** START Data provided **

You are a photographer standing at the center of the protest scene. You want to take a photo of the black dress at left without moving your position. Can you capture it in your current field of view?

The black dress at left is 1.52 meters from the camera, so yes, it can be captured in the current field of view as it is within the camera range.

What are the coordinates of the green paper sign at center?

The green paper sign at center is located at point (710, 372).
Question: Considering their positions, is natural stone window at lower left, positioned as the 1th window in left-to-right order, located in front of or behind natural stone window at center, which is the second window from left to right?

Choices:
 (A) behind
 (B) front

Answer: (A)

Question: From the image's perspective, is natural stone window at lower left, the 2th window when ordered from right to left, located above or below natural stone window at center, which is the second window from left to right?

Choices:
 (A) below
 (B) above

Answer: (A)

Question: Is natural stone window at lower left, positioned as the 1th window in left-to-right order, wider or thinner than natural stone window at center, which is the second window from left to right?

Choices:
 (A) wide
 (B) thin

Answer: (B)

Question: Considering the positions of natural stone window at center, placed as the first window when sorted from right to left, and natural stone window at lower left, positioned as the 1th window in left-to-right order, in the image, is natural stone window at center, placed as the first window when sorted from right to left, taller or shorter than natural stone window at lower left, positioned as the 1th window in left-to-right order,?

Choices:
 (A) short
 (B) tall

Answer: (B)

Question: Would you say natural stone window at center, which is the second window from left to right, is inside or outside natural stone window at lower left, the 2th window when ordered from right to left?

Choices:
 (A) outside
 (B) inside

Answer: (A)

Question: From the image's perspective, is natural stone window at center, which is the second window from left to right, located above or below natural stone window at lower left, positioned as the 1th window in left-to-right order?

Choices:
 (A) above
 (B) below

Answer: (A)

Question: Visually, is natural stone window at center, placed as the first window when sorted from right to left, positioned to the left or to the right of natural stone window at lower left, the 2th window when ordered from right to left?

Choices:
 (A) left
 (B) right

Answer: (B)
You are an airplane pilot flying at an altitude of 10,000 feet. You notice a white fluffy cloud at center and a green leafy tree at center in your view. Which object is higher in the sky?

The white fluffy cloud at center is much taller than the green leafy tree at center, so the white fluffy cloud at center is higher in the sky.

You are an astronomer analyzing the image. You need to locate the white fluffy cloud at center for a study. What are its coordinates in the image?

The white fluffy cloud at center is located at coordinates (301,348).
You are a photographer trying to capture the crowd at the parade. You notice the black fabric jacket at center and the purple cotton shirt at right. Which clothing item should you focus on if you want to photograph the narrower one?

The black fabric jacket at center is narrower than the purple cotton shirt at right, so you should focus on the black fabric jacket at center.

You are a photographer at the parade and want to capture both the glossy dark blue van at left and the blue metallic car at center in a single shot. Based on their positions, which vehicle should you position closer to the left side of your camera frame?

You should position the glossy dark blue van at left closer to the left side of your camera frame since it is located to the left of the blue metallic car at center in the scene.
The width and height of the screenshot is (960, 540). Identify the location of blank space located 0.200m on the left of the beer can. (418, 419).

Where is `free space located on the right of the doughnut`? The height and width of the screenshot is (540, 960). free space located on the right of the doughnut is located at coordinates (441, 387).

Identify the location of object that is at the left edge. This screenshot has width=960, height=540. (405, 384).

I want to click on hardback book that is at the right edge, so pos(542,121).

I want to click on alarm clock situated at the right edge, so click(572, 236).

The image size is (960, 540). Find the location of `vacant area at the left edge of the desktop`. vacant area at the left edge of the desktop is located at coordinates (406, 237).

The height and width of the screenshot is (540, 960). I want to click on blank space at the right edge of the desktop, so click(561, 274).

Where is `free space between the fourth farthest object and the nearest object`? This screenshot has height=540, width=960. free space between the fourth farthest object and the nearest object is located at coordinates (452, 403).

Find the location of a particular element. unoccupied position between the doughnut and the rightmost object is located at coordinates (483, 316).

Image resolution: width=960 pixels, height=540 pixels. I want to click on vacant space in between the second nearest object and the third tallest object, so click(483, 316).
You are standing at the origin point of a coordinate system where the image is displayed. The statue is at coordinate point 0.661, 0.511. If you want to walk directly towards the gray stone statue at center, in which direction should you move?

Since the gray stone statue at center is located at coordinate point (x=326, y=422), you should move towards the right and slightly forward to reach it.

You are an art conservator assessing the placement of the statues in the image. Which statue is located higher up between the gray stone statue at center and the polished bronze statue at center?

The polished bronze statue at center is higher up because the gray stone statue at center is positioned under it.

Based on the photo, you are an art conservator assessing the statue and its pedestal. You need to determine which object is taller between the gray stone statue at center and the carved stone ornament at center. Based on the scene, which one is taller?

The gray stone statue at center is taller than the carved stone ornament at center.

** END Data provided **

# Problem statement
Rewrite every entry above, swapping "natural stone window" for "arched stone window" wherever it occurs and keeping everything else the same.

# Task output
You are a photographer standing at the center of the protest scene. You want to take a photo of the black dress at left without moving your position. Can you capture it in your current field of view?

The black dress at left is 1.52 meters from the camera, so yes, it can be captured in the current field of view as it is within the camera range.

What are the coordinates of the green paper sign at center?

The green paper sign at center is located at point (710, 372).
Question: Considering their positions, is arched stone window at lower left, positioned as the 1th window in left-to-right order, located in front of or behind arched stone window at center, which is the second window from left to right?

Choices:
 (A) behind
 (B) front

Answer: (A)

Question: From the image's perspective, is arched stone window at lower left, the 2th window when ordered from right to left, located above or below arched stone window at center, which is the second window from left to right?

Choices:
 (A) below
 (B) above

Answer: (A)

Question: Is arched stone window at lower left, positioned as the 1th window in left-to-right order, wider or thinner than arched stone window at center, which is the second window from left to right?

Choices:
 (A) wide
 (B) thin

Answer: (B)

Question: Considering the positions of arched stone window at center, placed as the first window when sorted from right to left, and arched stone window at lower left, positioned as the 1th window in left-to-right order, in the image, is arched stone window at center, placed as the first window when sorted from right to left, taller or shorter than arched stone window at lower left, positioned as the 1th window in left-to-right order,?

Choices:
 (A) short
 (B) tall

Answer: (B)

Question: Would you say arched stone window at center, which is the second window from left to right, is inside or outside arched stone window at lower left, the 2th window when ordered from right to left?

Choices:
 (A) outside
 (B) inside

Answer: (A)

Question: From the image's perspective, is arched stone window at center, which is the second window from left to right, located above or below arched stone window at lower left, positioned as the 1th window in left-to-right order?

Choices:
 (A) above
 (B) below

Answer: (A)

Question: Visually, is arched stone window at center, placed as the first window when sorted from right to left, positioned to the left or to the right of arched stone window at lower left, the 2th window when ordered from right to left?

Choices:
 (A) left
 (B) right

Answer: (B)
You are an airplane pilot flying at an altitude of 10,000 feet. You notice a white fluffy cloud at center and a green leafy tree at center in your view. Which object is higher in the sky?

The white fluffy cloud at center is much taller than the green leafy tree at center, so the white fluffy cloud at center is higher in the sky.

You are an astronomer analyzing the image. You need to locate the white fluffy cloud at center for a study. What are its coordinates in the image?

The white fluffy cloud at center is located at coordinates (301,348).
You are a photographer trying to capture the crowd at the parade. You notice the black fabric jacket at center and the purple cotton shirt at right. Which clothing item should you focus on if you want to photograph the narrower one?

The black fabric jacket at center is narrower than the purple cotton shirt at right, so you should focus on the black fabric jacket at center.

You are a photographer at the parade and want to capture both the glossy dark blue van at left and the blue metallic car at center in a single shot. Based on their positions, which vehicle should you position closer to the left side of your camera frame?

You should position the glossy dark blue van at left closer to the left side of your camera frame since it is located to the left of the blue metallic car at center in the scene.
The width and height of the screenshot is (960, 540). Identify the location of blank space located 0.200m on the left of the beer can. (418, 419).

Where is `free space located on the right of the doughnut`? The height and width of the screenshot is (540, 960). free space located on the right of the doughnut is located at coordinates (441, 387).

Identify the location of object that is at the left edge. This screenshot has width=960, height=540. (405, 384).

I want to click on hardback book that is at the right edge, so pos(542,121).

I want to click on alarm clock situated at the right edge, so click(572, 236).

The image size is (960, 540). Find the location of `vacant area at the left edge of the desktop`. vacant area at the left edge of the desktop is located at coordinates (406, 237).

The height and width of the screenshot is (540, 960). I want to click on blank space at the right edge of the desktop, so click(561, 274).

Where is `free space between the fourth farthest object and the nearest object`? This screenshot has height=540, width=960. free space between the fourth farthest object and the nearest object is located at coordinates (452, 403).

Find the location of a particular element. unoccupied position between the doughnut and the rightmost object is located at coordinates (483, 316).

Image resolution: width=960 pixels, height=540 pixels. I want to click on vacant space in between the second nearest object and the third tallest object, so click(483, 316).
You are standing at the origin point of a coordinate system where the image is displayed. The statue is at coordinate point 0.661, 0.511. If you want to walk directly towards the gray stone statue at center, in which direction should you move?

Since the gray stone statue at center is located at coordinate point (x=326, y=422), you should move towards the right and slightly forward to reach it.

You are an art conservator assessing the placement of the statues in the image. Which statue is located higher up between the gray stone statue at center and the polished bronze statue at center?

The polished bronze statue at center is higher up because the gray stone statue at center is positioned under it.

Based on the photo, you are an art conservator assessing the statue and its pedestal. You need to determine which object is taller between the gray stone statue at center and the carved stone ornament at center. Based on the scene, which one is taller?

The gray stone statue at center is taller than the carved stone ornament at center.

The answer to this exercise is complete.